::: DATA RECORDS

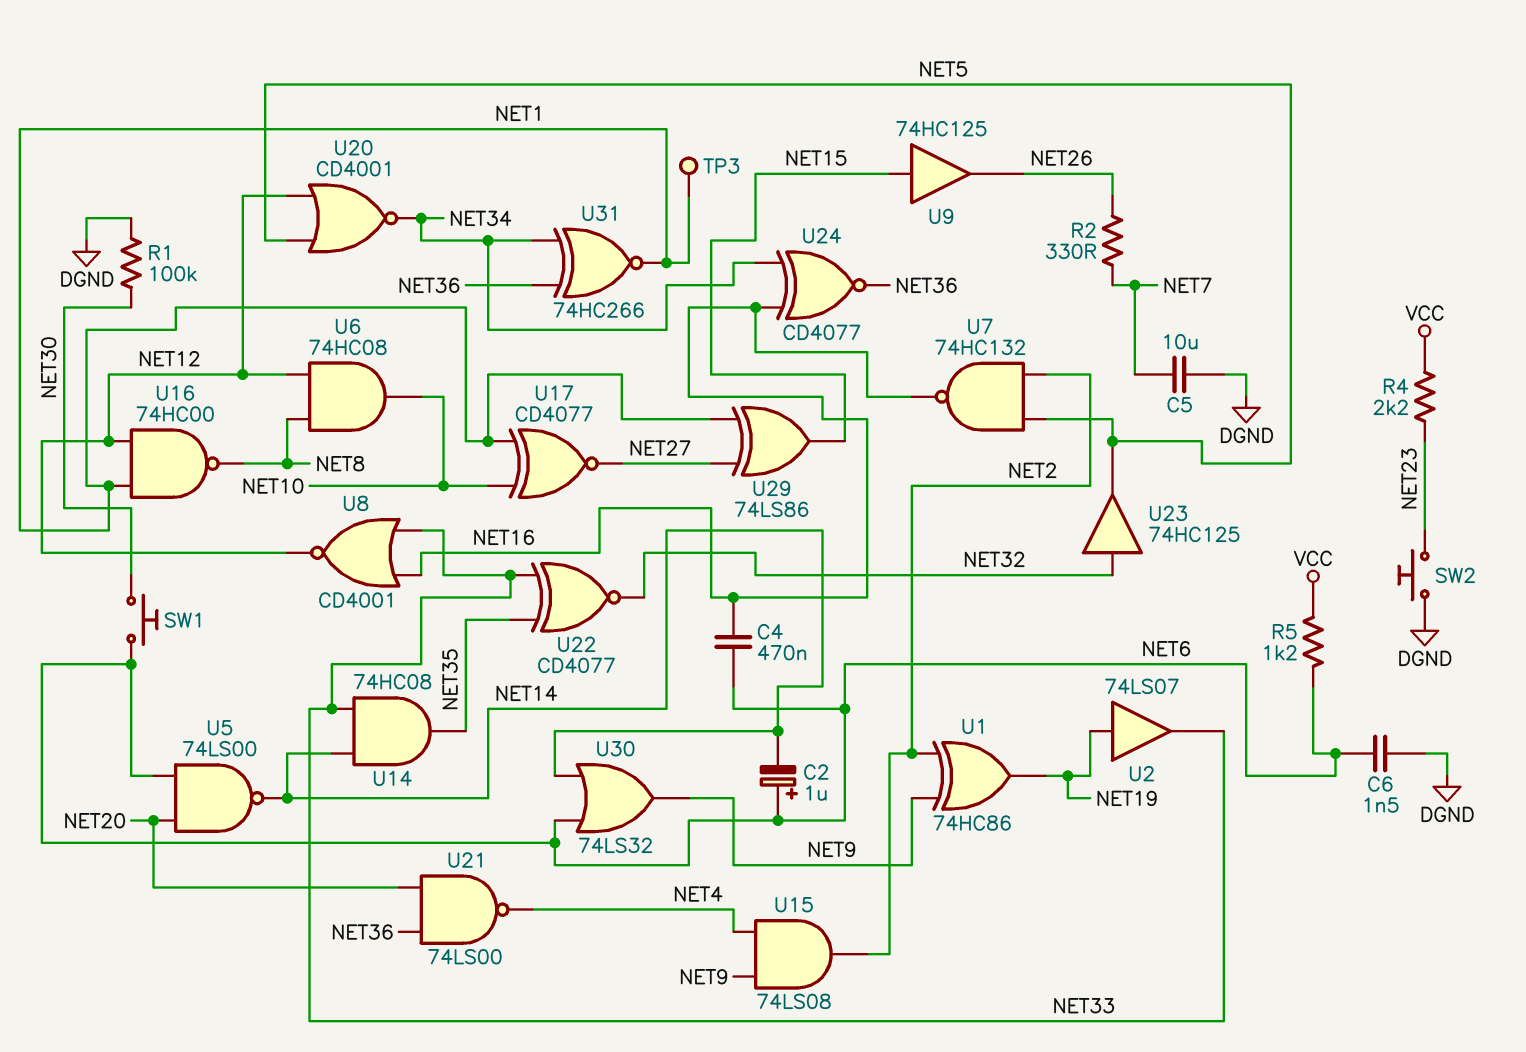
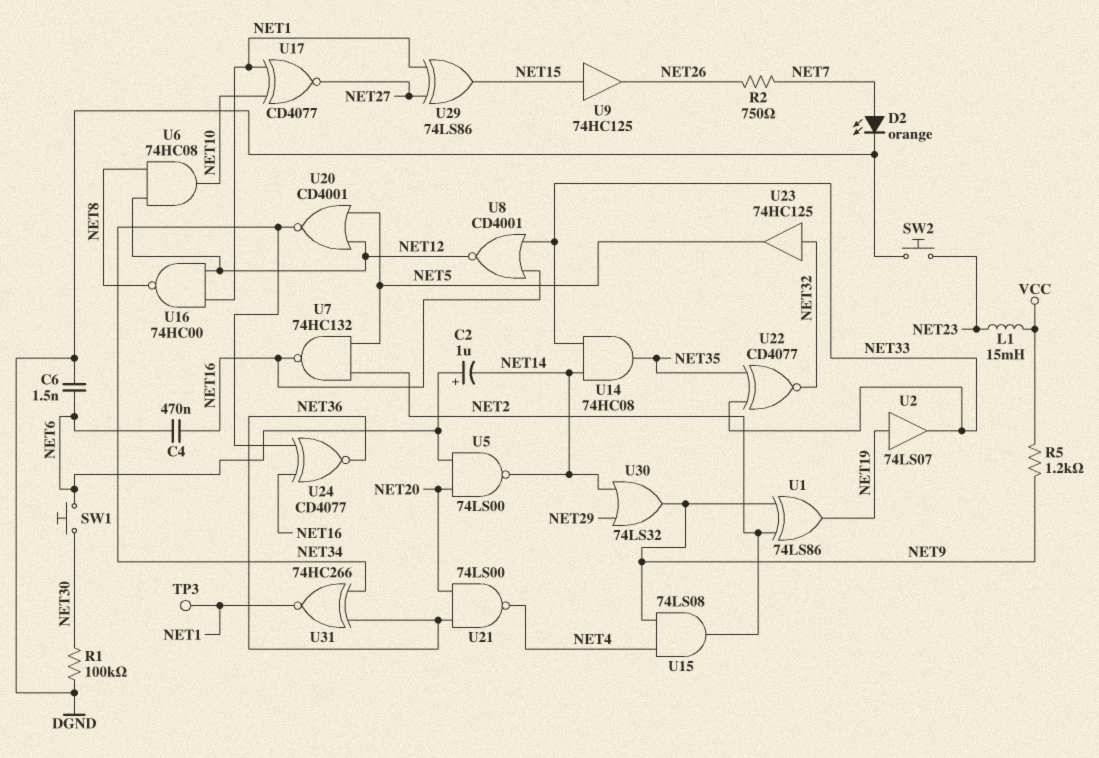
C5: 10uF (DGND, NET7) -> none
D2: none -> LED orange (A NET7, K DGND)
L1: none -> 15mH (NET23, VCC)
R2: 330 (NET7, NET26) -> 750 (NET7, NET26)
R4: 2.2k (NET23, VCC) -> none
R5: 1.2k (NET6, VCC) -> 1.2k (NET9, VCC)
U1: XOR 74HC86 (in NET2, in NET9, out NET19) -> XOR 74LS86 (in NET2, in NET9, out NET19)
U30: OR 74LS32 (in NET6, in NET14, out NET9) -> OR 74LS32 (in NET14, in NET29, out NET9)

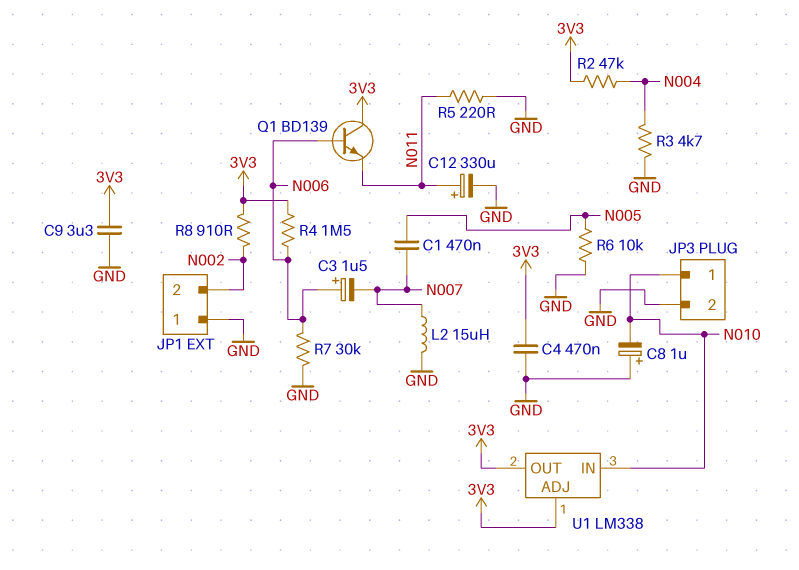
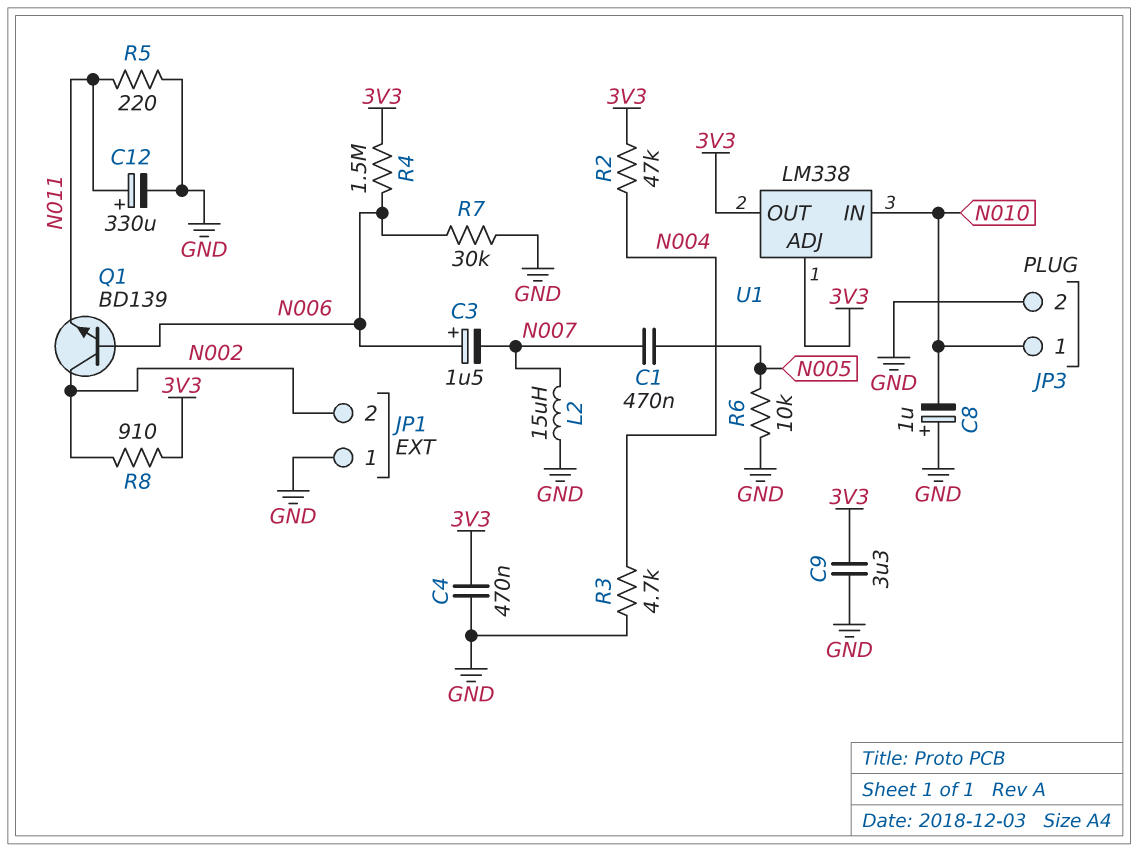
Q1: NPN BD139 (B N006, C 3V3, E N011) -> NPN BD139 (B N006, C N002, E N011)

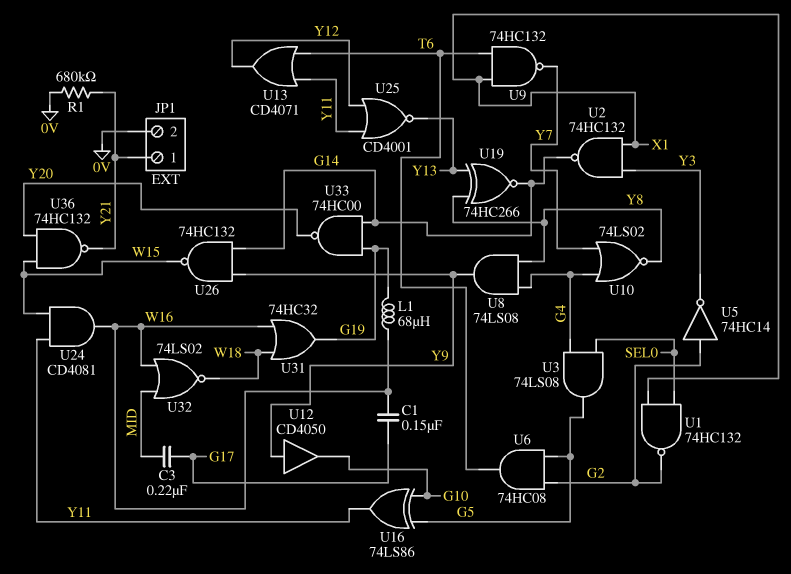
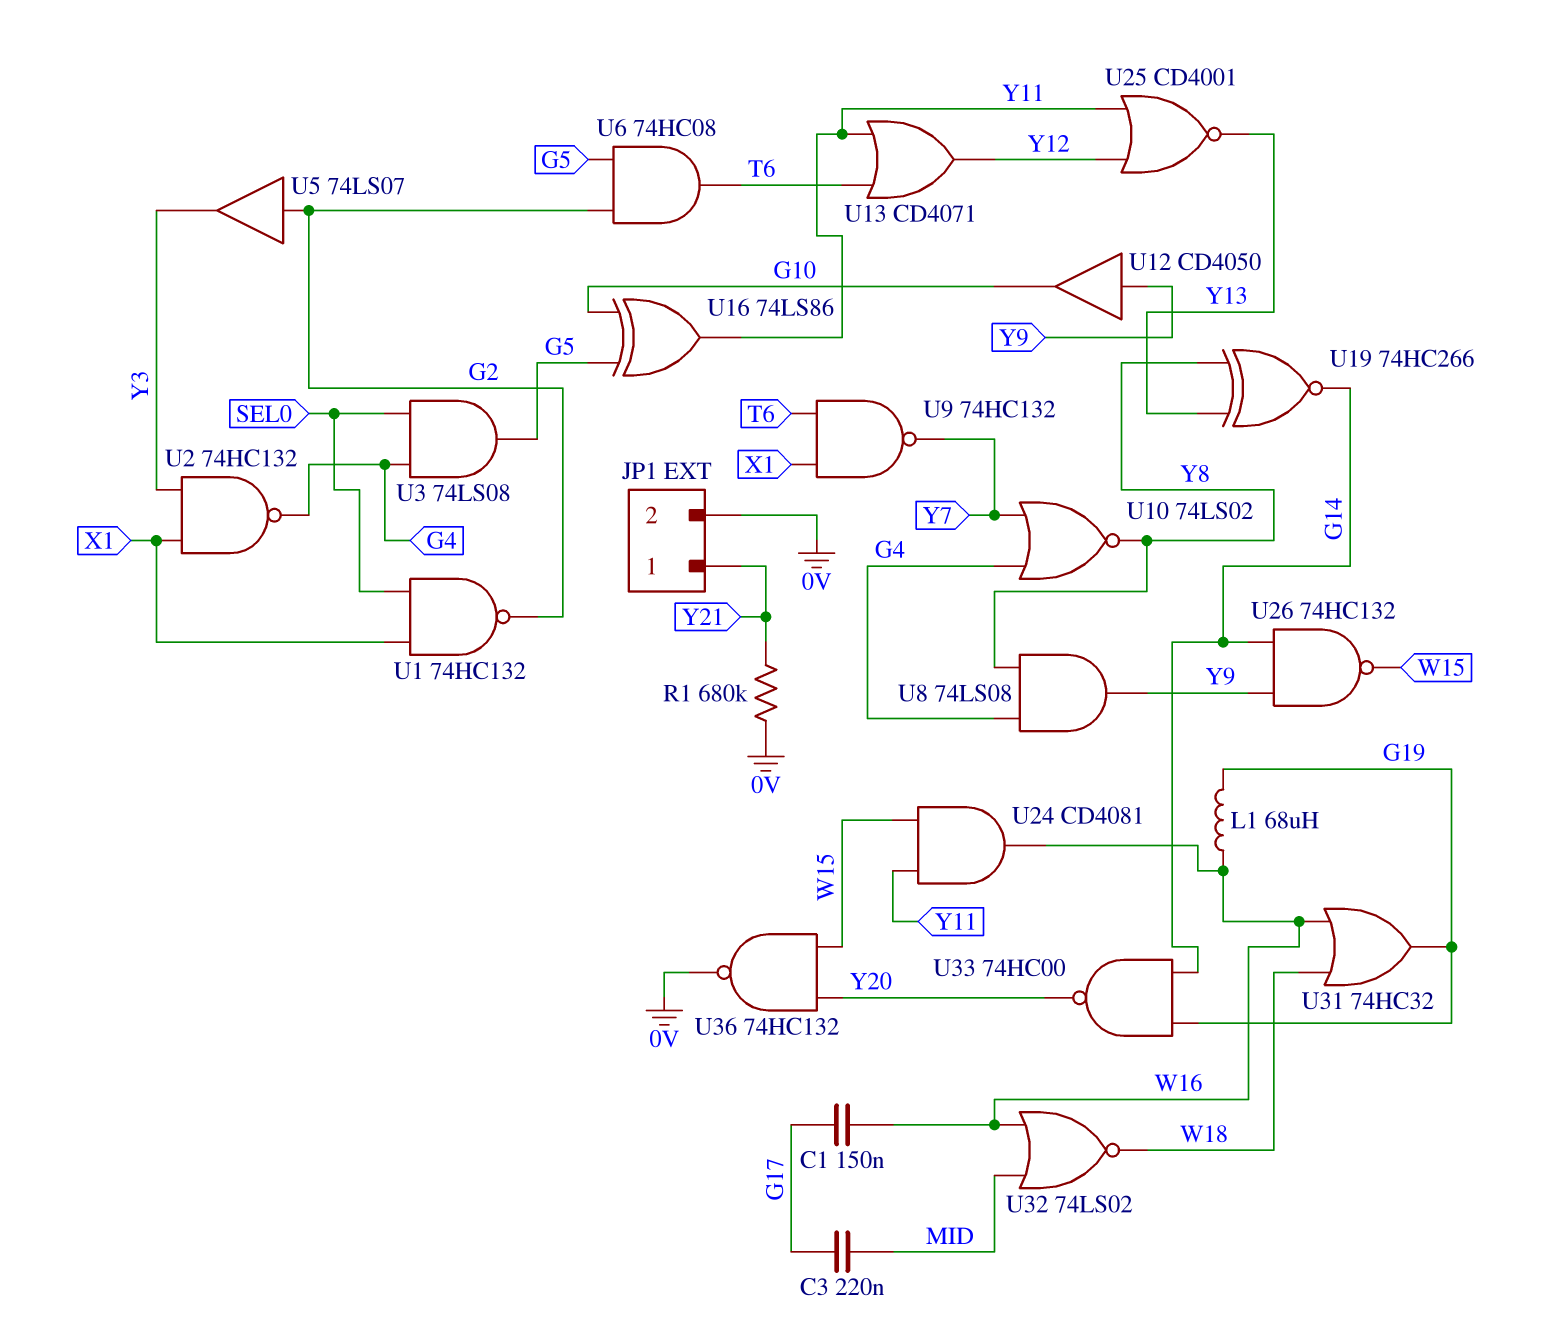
U2: NAND 74HC132 (in X1, in Y3, out G14) -> NAND 74HC132 (in X1, in Y3, out G4)
U5: NOT 74HC14 (in G2, out Y3) -> buffer 74LS07 (in G2, out Y3)
U36: NAND 74HC132 (in W15, in Y20, out Y21) -> NAND 74HC132 (in W15, in Y20, out 0V)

::::::

▶ EXERCISE
All of the records above should be returned exactly, though the pictures should not.

▶ OUTPUT OF THE TASK
C5: 10uF (DGND, NET7) -> none
D2: none -> LED orange (A NET7, K DGND)
L1: none -> 15mH (NET23, VCC)
R2: 330 (NET7, NET26) -> 750 (NET7, NET26)
R4: 2.2k (NET23, VCC) -> none
R5: 1.2k (NET6, VCC) -> 1.2k (NET9, VCC)
U1: XOR 74HC86 (in NET2, in NET9, out NET19) -> XOR 74LS86 (in NET2, in NET9, out NET19)
U30: OR 74LS32 (in NET6, in NET14, out NET9) -> OR 74LS32 (in NET14, in NET29, out NET9)

Q1: NPN BD139 (B N006, C 3V3, E N011) -> NPN BD139 (B N006, C N002, E N011)

U2: NAND 74HC132 (in X1, in Y3, out G14) -> NAND 74HC132 (in X1, in Y3, out G4)
U5: NOT 74HC14 (in G2, out Y3) -> buffer 74LS07 (in G2, out Y3)
U36: NAND 74HC132 (in W15, in Y20, out Y21) -> NAND 74HC132 (in W15, in Y20, out 0V)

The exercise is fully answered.